** ACTIVITY **
Could you output, exactly and with nothing else, every line from the one that contains "R7: 100 (3V3, NET12) -> 1.5k (3V3, NET12)" through the last line of the listing below?

** DATA PROVIDED **
# # # # # # #

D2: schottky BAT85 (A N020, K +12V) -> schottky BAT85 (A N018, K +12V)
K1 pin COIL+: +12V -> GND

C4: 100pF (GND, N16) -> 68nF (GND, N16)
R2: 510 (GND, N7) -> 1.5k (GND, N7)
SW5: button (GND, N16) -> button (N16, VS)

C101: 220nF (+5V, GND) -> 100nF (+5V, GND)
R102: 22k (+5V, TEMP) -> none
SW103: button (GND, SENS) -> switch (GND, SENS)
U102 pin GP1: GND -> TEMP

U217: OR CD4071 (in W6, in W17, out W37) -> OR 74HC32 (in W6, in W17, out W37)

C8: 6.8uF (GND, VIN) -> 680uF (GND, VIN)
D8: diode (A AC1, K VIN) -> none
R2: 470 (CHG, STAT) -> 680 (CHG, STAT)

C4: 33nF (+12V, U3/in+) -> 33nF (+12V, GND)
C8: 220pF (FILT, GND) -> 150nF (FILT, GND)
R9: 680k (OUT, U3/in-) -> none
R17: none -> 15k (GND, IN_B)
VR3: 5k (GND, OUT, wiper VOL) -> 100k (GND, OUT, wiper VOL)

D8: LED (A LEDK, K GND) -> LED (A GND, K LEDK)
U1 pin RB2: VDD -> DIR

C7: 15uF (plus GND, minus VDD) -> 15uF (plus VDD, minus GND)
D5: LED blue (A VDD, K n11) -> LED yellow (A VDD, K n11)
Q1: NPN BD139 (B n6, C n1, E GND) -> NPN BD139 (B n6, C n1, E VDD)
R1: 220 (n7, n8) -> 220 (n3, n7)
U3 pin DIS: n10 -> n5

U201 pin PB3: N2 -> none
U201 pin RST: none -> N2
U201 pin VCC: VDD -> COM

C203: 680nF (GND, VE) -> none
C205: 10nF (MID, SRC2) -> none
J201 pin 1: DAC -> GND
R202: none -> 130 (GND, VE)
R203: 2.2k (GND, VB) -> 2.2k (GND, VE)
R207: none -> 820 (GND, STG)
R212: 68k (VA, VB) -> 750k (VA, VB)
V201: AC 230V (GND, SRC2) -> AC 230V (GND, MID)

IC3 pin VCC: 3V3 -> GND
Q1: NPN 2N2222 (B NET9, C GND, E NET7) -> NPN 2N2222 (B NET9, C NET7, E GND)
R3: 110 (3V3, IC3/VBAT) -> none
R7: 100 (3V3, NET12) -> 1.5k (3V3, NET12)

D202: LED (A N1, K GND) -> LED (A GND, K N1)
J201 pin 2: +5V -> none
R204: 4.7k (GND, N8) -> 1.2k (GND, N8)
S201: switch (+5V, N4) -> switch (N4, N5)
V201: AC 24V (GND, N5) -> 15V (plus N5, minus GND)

# # # # # # #

** EXERCISE RESULT **
R7: 100 (3V3, NET12) -> 1.5k (3V3, NET12)

D202: LED (A N1, K GND) -> LED (A GND, K N1)
J201 pin 2: +5V -> none
R204: 4.7k (GND, N8) -> 1.2k (GND, N8)
S201: switch (+5V, N4) -> switch (N4, N5)
V201: AC 24V (GND, N5) -> 15V (plus N5, minus GND)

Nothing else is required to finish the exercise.